# INPUT MATERIAL:
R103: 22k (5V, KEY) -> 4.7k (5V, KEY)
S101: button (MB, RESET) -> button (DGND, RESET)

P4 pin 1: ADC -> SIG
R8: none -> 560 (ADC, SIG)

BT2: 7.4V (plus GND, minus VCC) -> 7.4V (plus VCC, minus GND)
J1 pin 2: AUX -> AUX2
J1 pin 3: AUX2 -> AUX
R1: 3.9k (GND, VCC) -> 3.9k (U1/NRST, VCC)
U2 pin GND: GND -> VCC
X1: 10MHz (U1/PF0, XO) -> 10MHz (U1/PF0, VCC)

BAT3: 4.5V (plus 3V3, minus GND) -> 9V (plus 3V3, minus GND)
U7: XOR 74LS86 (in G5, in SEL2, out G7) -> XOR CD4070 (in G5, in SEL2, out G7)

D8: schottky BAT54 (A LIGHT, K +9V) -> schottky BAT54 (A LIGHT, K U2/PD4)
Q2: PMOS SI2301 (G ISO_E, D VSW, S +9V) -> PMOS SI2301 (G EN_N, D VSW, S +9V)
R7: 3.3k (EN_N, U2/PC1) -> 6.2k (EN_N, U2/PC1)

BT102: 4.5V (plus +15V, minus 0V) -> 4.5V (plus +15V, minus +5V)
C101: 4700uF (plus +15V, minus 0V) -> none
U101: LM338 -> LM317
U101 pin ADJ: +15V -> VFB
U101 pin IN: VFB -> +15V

# THE PROBLEM:
What's needed is every line of the listing, transcribed word for word.

# OUTPUT FOR THIS EXERCISE:
R103: 22k (5V, KEY) -> 4.7k (5V, KEY)
S101: button (MB, RESET) -> button (DGND, RESET)

P4 pin 1: ADC -> SIG
R8: none -> 560 (ADC, SIG)

BT2: 7.4V (plus GND, minus VCC) -> 7.4V (plus VCC, minus GND)
J1 pin 2: AUX -> AUX2
J1 pin 3: AUX2 -> AUX
R1: 3.9k (GND, VCC) -> 3.9k (U1/NRST, VCC)
U2 pin GND: GND -> VCC
X1: 10MHz (U1/PF0, XO) -> 10MHz (U1/PF0, VCC)

BAT3: 4.5V (plus 3V3, minus GND) -> 9V (plus 3V3, minus GND)
U7: XOR 74LS86 (in G5, in SEL2, out G7) -> XOR CD4070 (in G5, in SEL2, out G7)

D8: schottky BAT54 (A LIGHT, K +9V) -> schottky BAT54 (A LIGHT, K U2/PD4)
Q2: PMOS SI2301 (G ISO_E, D VSW, S +9V) -> PMOS SI2301 (G EN_N, D VSW, S +9V)
R7: 3.3k (EN_N, U2/PC1) -> 6.2k (EN_N, U2/PC1)

BT102: 4.5V (plus +15V, minus 0V) -> 4.5V (plus +15V, minus +5V)
C101: 4700uF (plus +15V, minus 0V) -> none
U101: LM338 -> LM317
U101 pin ADJ: +15V -> VFB
U101 pin IN: VFB -> +15V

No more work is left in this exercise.